*** Opening of The data ***
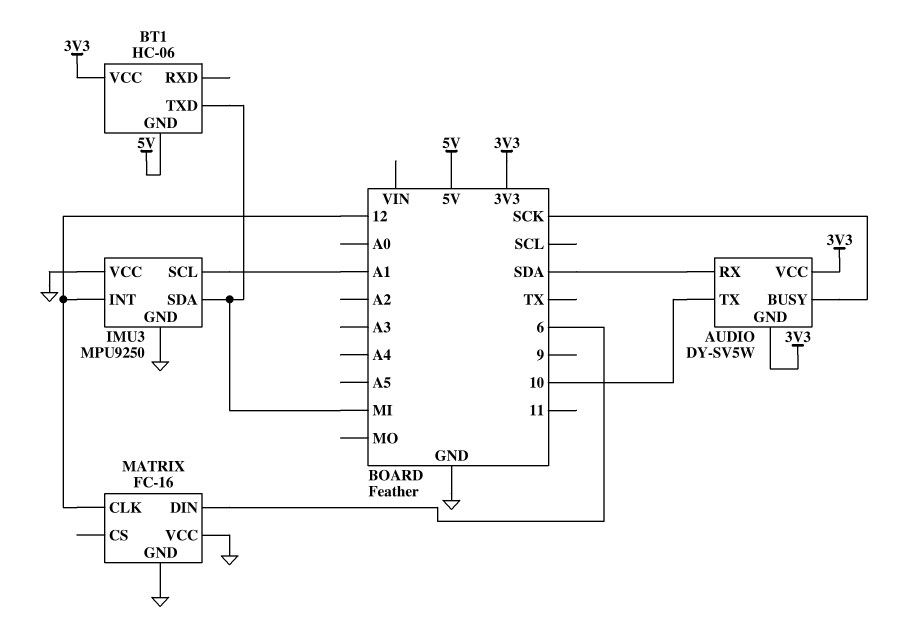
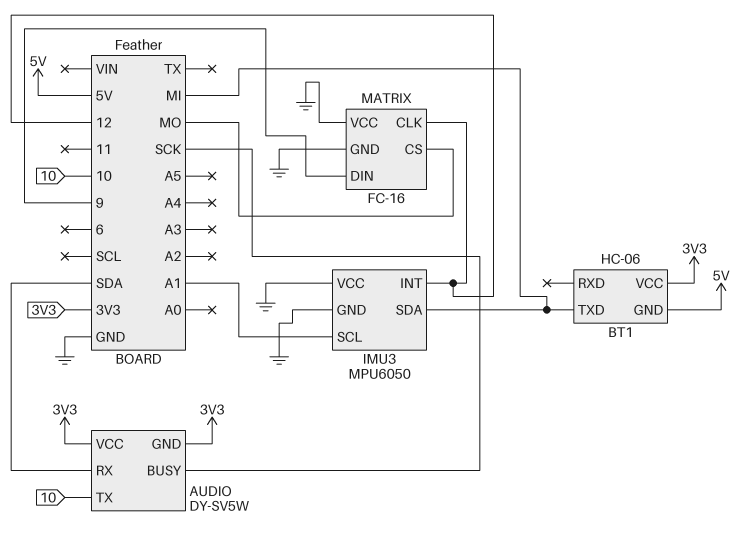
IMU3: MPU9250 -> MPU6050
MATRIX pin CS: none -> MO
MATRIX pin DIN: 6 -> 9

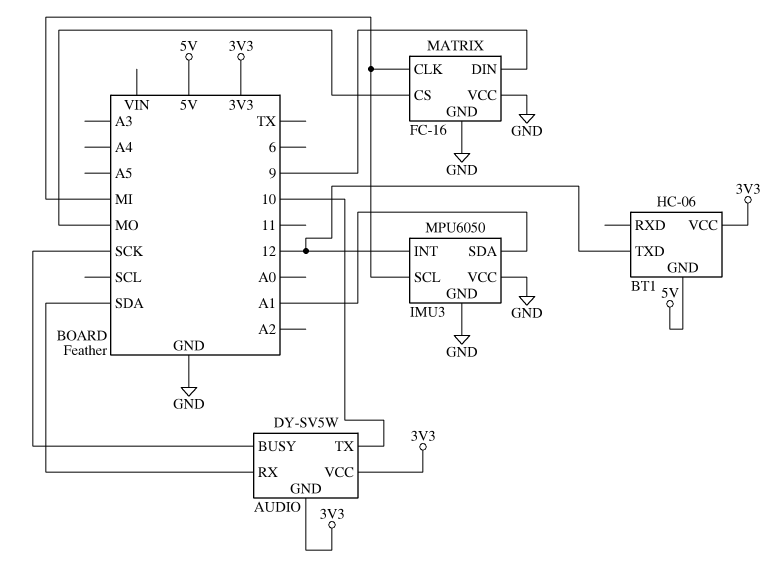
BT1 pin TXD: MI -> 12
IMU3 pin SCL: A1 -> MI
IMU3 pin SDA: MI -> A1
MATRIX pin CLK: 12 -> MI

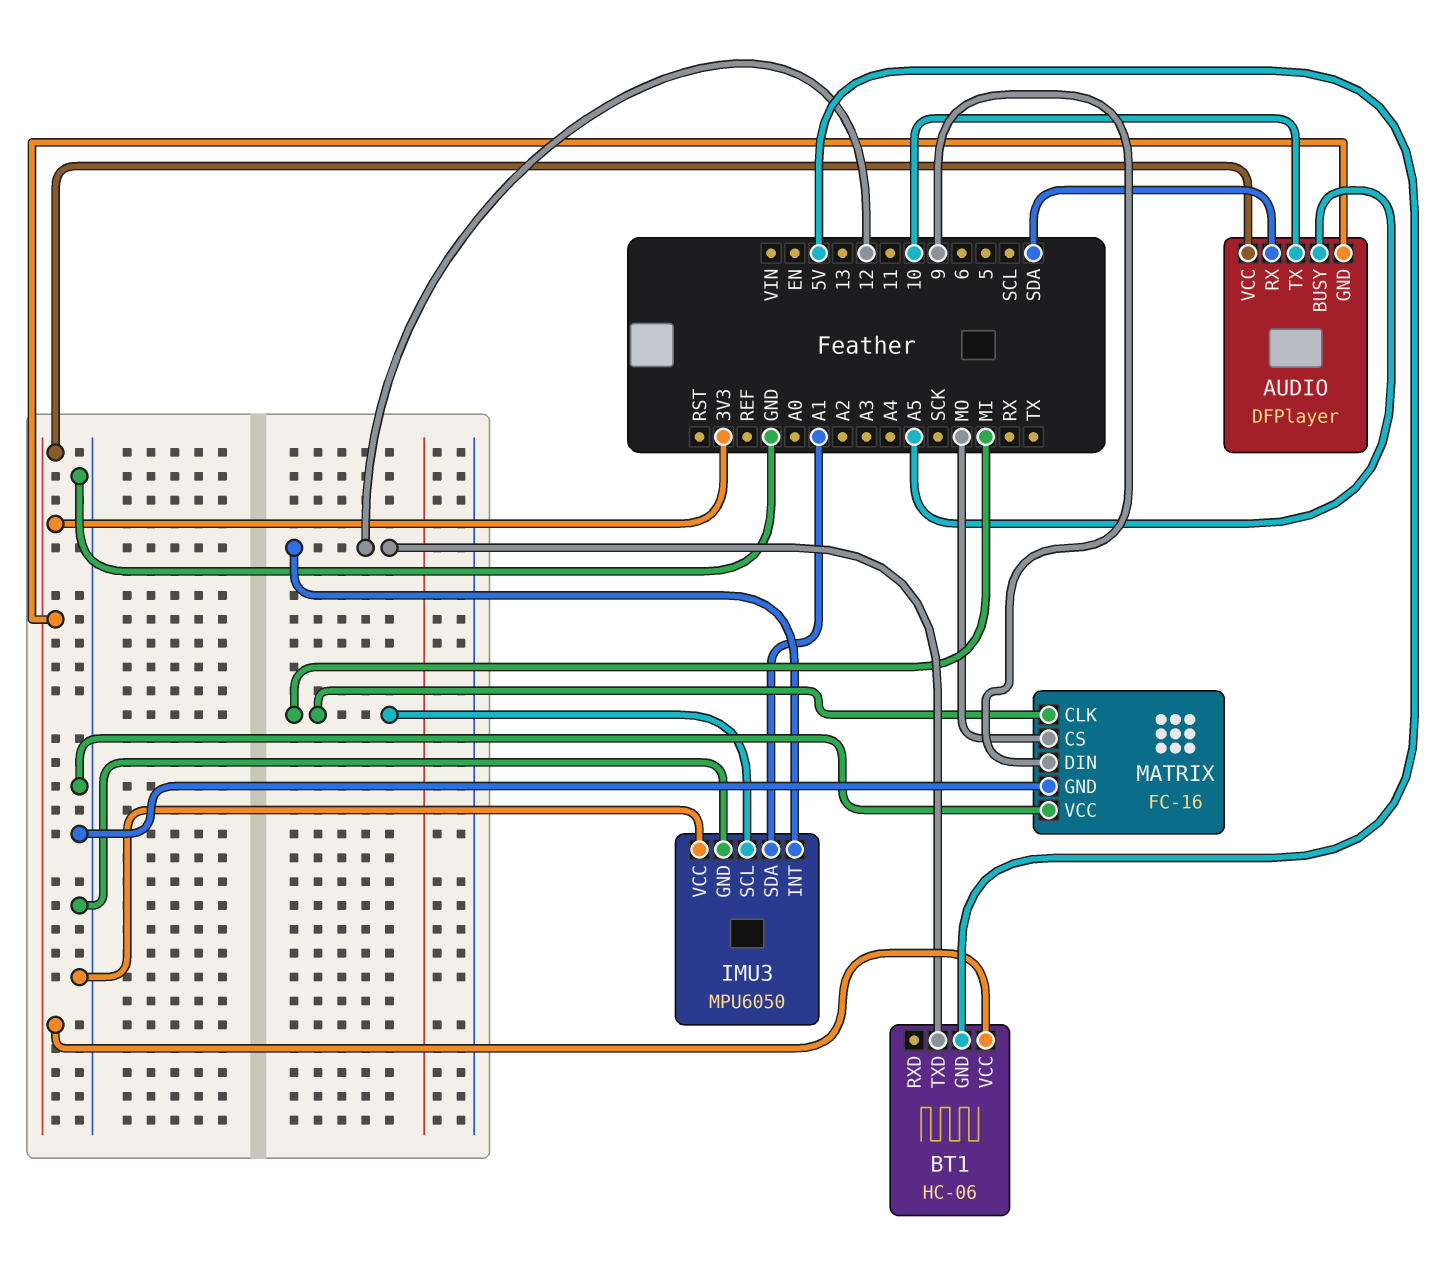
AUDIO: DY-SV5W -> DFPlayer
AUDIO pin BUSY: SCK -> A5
*** Close of The data ***
*** Opening of The data ***
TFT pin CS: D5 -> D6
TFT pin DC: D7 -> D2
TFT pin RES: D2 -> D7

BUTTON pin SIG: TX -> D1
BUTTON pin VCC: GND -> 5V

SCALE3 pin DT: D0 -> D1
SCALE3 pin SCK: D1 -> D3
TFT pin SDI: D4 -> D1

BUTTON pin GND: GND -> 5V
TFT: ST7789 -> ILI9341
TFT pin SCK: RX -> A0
*** Close of The data ***
Activity
Pull every line with the word "AUDIO" from the data.

Solution below
AUDIO: DY-SV5W -> DFPlayer
AUDIO pin BUSY: SCK -> A5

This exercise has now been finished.